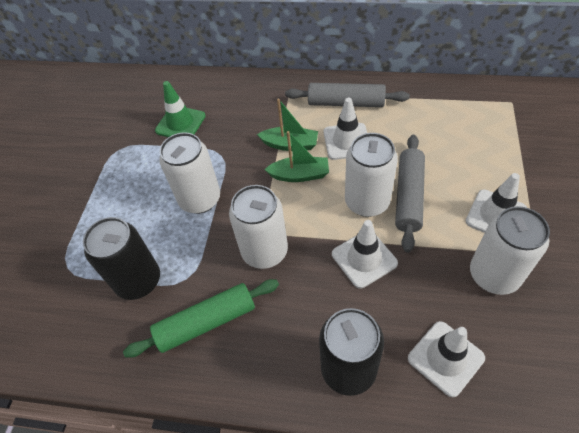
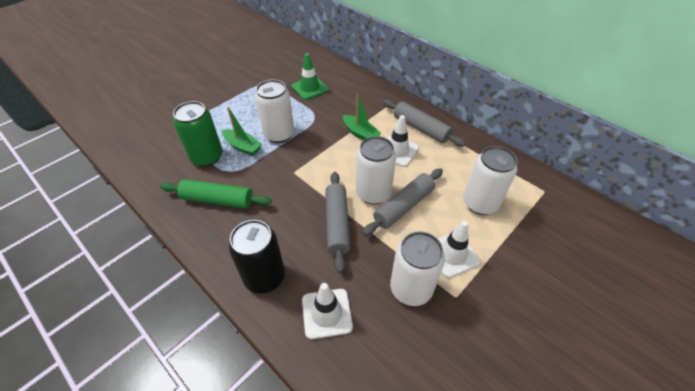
camera: 30 degrees right, 5 degrees down
(138, 281) = (207, 157): black can -> green can
(264, 251) = (285, 183): white can -> white can (480, 203)
(299, 175) = (348, 154): green boat -> green boat (242, 147)
(364, 259) = (337, 224): white traffic cone -> grey rolling pin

■ Your task: Among the entries above, how many lines hold the string "white"? Answer with the number only.

■ Output for this exercise: 2